** Opening Supplied material block **

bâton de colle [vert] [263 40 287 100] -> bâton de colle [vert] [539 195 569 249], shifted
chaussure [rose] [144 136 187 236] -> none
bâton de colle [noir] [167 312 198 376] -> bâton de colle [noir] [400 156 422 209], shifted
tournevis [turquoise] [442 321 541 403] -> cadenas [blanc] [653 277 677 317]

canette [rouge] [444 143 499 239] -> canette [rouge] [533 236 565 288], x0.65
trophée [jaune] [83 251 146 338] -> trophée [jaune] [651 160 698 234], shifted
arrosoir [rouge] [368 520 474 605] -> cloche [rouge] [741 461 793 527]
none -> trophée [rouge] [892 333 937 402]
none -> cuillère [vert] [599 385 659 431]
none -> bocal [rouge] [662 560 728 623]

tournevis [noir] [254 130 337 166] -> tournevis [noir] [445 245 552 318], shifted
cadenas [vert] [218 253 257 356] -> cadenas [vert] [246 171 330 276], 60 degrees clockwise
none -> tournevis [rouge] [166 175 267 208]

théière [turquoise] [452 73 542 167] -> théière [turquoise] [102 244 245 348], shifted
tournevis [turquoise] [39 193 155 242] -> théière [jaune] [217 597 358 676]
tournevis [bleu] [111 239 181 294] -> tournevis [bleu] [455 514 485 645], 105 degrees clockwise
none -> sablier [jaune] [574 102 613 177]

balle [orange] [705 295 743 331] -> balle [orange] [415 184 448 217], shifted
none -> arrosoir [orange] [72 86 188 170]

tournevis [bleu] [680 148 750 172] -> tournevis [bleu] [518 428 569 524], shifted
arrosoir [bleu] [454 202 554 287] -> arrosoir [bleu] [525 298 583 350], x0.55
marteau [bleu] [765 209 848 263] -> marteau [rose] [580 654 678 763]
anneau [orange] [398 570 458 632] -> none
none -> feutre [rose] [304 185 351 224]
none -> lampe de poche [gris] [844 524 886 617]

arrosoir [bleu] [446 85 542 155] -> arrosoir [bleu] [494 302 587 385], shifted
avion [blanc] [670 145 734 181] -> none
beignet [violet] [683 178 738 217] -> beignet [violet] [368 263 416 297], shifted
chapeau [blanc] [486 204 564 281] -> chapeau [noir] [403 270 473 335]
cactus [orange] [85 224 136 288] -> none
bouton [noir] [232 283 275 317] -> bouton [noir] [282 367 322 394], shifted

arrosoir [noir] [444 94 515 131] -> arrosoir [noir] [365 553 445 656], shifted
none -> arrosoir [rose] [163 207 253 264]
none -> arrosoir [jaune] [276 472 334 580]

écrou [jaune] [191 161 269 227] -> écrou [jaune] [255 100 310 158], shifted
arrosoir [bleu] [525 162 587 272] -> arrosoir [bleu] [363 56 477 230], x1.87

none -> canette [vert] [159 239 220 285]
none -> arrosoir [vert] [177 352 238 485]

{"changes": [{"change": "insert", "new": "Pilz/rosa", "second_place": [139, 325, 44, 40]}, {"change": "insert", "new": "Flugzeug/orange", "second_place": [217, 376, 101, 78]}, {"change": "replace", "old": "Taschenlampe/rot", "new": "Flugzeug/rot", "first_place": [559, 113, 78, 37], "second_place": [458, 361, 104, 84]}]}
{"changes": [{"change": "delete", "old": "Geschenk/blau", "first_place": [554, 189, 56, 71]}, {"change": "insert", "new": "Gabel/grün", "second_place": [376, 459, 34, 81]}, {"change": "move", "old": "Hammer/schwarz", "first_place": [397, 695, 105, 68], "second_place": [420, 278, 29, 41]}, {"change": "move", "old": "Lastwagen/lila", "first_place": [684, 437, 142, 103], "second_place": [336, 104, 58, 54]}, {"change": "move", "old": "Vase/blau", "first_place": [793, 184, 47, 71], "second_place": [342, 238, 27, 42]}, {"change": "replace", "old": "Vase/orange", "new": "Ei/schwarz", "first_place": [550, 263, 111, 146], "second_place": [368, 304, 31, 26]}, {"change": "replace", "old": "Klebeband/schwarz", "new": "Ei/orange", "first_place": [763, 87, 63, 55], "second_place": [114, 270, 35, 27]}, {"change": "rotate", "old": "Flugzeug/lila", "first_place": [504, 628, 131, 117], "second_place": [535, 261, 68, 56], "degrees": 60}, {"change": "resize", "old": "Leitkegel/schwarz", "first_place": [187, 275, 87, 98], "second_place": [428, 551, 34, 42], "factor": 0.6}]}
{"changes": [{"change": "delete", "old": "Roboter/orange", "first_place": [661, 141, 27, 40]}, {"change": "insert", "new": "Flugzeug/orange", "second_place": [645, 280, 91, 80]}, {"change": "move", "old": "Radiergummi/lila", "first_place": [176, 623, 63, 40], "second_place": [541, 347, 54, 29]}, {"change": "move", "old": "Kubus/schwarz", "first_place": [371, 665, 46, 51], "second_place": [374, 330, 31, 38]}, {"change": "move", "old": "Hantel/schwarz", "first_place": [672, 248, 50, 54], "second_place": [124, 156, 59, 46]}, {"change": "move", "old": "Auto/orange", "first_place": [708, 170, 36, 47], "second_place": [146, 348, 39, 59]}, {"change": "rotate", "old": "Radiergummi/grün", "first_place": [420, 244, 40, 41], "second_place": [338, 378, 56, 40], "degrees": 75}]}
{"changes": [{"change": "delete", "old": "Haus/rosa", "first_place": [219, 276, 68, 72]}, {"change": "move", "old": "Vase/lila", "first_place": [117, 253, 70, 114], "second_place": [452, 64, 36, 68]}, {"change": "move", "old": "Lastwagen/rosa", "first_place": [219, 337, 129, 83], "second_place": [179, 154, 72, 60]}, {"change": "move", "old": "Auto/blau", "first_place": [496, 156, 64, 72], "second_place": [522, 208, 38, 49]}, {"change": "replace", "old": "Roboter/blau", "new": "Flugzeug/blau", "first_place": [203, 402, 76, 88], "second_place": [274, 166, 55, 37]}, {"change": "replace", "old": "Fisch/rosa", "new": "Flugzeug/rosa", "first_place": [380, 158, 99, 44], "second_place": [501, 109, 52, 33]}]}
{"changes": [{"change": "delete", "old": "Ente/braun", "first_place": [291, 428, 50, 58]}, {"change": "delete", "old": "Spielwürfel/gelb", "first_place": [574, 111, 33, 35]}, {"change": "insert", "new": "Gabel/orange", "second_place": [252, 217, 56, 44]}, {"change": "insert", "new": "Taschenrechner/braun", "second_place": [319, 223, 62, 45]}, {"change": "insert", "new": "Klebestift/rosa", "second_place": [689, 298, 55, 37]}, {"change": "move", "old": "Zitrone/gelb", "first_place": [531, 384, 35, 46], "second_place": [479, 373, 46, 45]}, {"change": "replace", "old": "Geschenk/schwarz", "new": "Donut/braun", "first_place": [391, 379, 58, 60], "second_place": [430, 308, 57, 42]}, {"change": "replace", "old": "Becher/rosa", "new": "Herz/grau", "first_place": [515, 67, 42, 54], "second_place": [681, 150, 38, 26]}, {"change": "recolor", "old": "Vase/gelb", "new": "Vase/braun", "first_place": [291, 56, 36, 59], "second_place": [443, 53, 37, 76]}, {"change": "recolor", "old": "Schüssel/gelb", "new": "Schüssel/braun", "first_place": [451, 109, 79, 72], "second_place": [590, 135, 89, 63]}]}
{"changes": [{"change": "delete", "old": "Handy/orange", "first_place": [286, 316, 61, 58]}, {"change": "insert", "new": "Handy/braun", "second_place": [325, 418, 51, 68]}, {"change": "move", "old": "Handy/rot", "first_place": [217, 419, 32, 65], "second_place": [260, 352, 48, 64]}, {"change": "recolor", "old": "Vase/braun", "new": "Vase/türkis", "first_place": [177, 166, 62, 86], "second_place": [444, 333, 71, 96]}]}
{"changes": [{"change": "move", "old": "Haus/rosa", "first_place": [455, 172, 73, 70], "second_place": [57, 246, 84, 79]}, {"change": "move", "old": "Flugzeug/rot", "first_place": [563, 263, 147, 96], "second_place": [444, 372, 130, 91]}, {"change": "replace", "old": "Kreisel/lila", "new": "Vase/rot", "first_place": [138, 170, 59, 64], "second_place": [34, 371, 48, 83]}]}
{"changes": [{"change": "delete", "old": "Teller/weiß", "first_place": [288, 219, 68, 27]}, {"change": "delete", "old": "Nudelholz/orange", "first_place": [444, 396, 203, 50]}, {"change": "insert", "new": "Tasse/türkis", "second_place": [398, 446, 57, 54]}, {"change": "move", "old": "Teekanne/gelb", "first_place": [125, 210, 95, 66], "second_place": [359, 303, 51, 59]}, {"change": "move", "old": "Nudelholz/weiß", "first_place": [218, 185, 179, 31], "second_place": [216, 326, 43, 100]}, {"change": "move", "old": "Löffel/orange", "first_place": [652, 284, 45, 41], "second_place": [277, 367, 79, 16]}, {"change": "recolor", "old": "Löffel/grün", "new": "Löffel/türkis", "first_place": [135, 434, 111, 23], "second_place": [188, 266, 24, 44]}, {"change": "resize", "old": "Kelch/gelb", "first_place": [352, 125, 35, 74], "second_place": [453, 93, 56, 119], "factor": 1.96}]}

** Closing Supplied material block **

● Task description:
Each line above that has the word "théière" should be copied.

● Task response:
théière [turquoise] [452 73 542 167] -> théière [turquoise] [102 244 245 348], shifted
tournevis [turquoise] [39 193 155 242] -> théière [jaune] [217 597 358 676]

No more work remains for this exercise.